* DATA EXCERPTS:
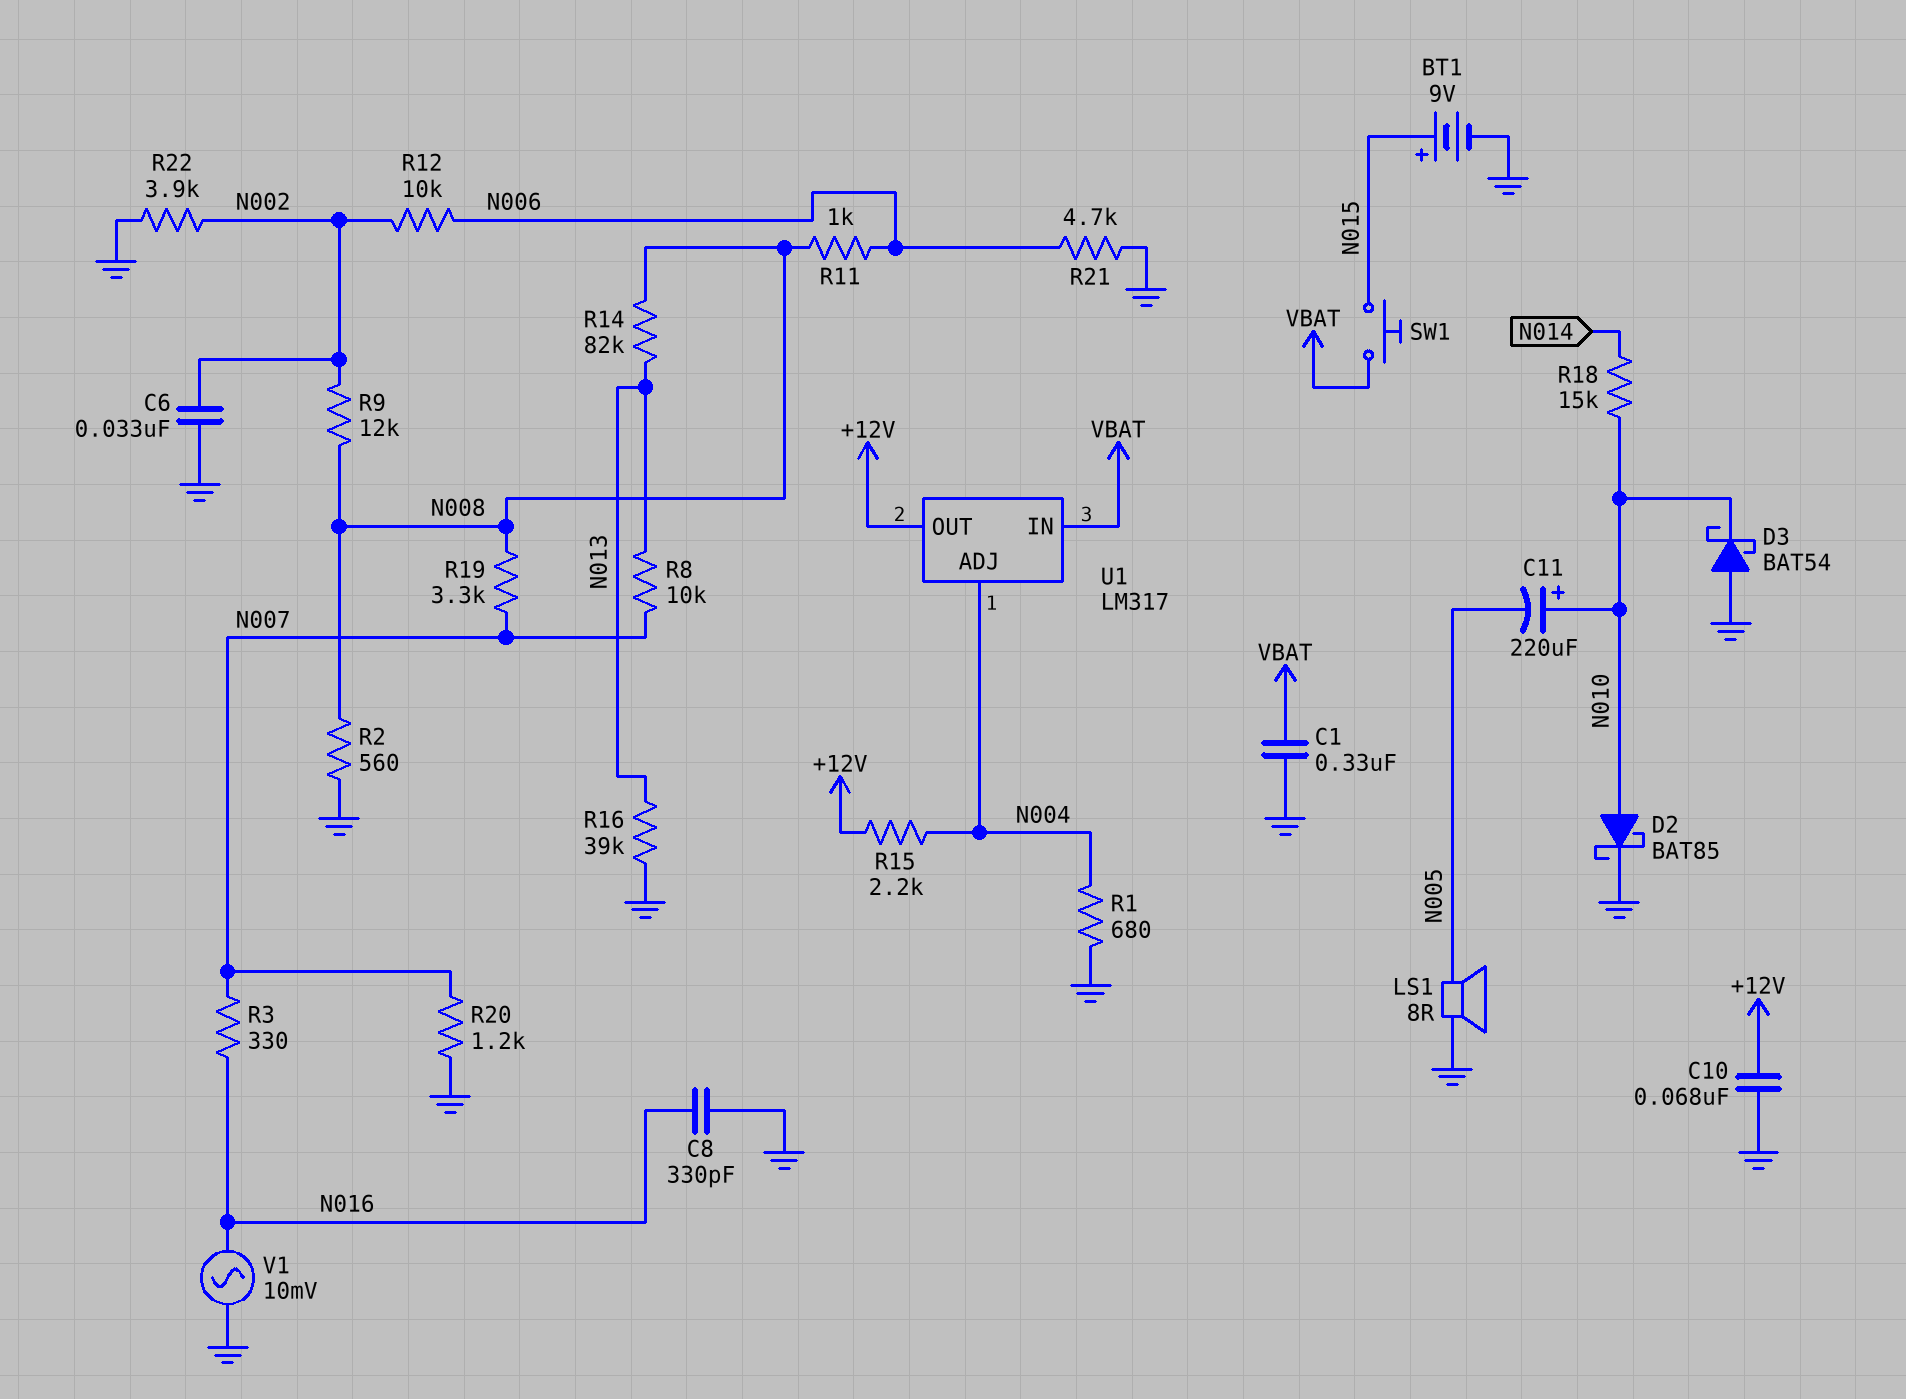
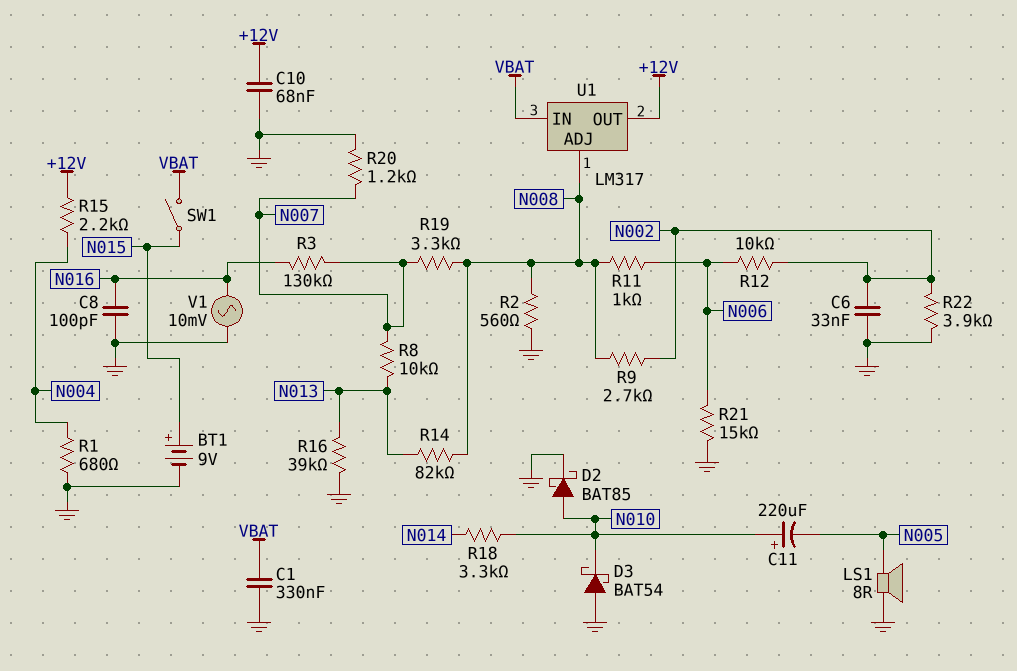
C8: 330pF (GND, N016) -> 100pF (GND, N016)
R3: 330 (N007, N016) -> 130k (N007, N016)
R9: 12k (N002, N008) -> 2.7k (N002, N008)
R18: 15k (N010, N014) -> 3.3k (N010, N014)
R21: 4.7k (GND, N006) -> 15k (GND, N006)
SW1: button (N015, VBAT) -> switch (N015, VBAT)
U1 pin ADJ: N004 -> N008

---

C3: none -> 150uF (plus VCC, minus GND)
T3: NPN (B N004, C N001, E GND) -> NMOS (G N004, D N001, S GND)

* EXERCISE INSTRUCTIONS: Please give again the lines above between the line holding "SW1: button (N015, VBAT)" and the line holding "U1 pin ADJ: N004 -> N008", inclusive, exactly as they are and with nothing added.

* EXPECTED ANSWER:
SW1: button (N015, VBAT) -> switch (N015, VBAT)
U1 pin ADJ: N004 -> N008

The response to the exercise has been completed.